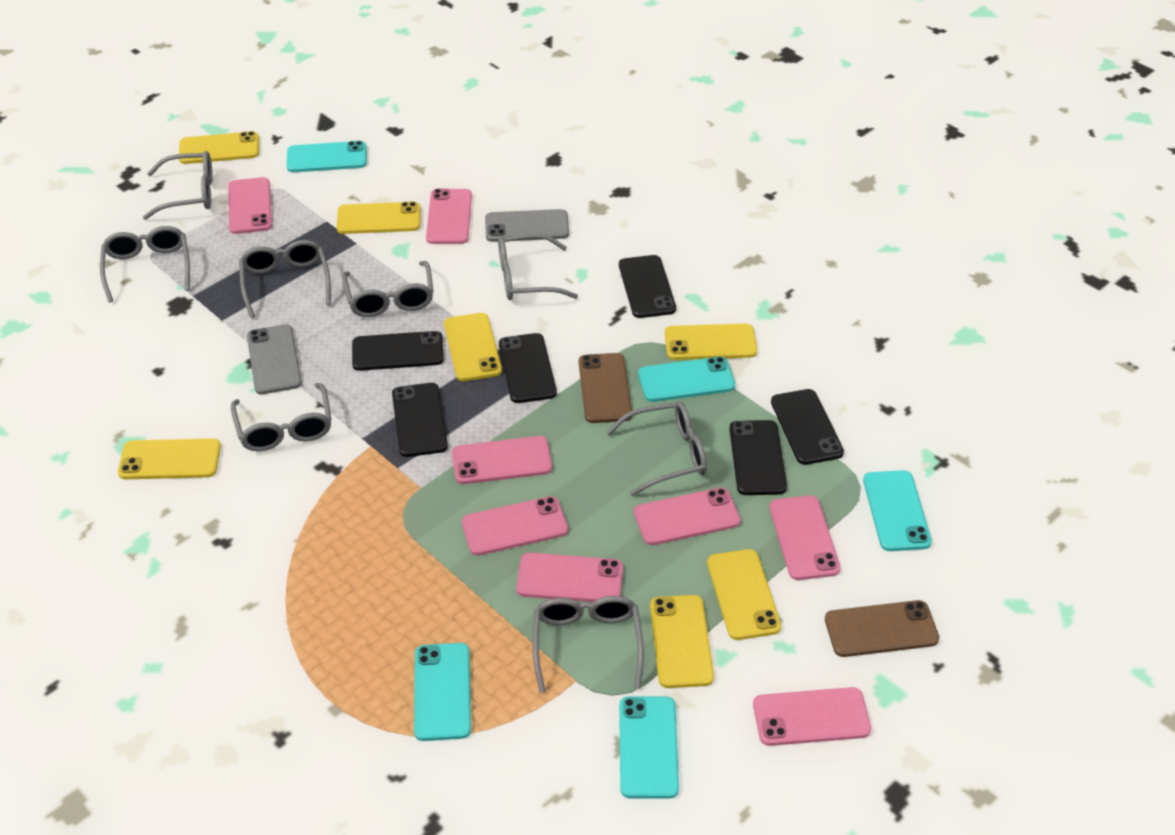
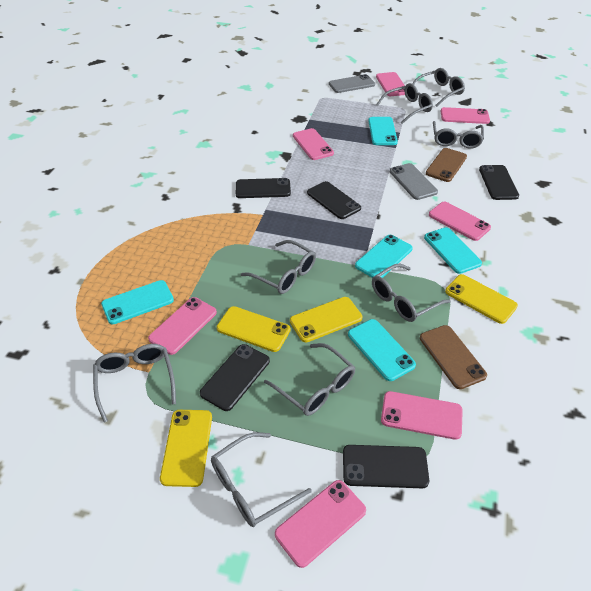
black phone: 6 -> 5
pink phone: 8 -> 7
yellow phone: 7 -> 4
--- --- ---
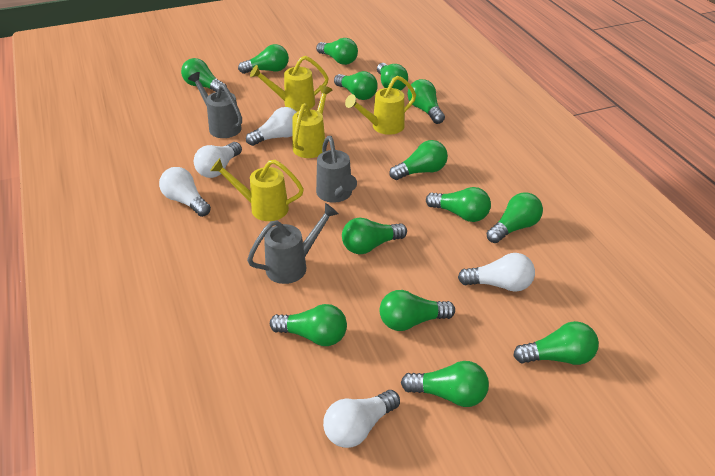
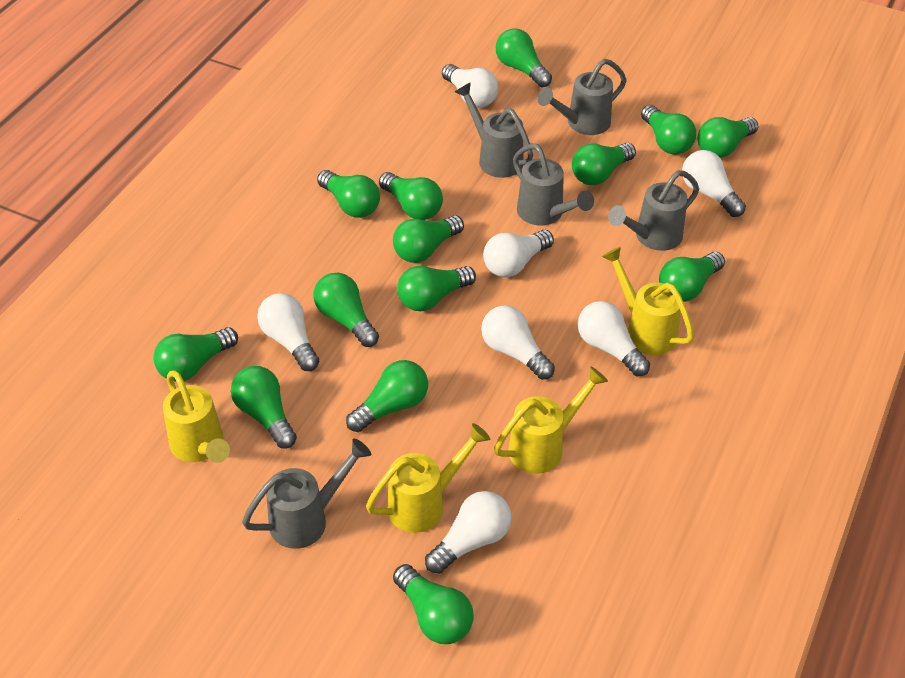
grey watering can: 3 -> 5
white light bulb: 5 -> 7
--- --- ---
What to do >>
Read through the material above, and whenever a line contains "phone", copy it.

Written response >>
black phone: 6 -> 5
pink phone: 8 -> 7
yellow phone: 7 -> 4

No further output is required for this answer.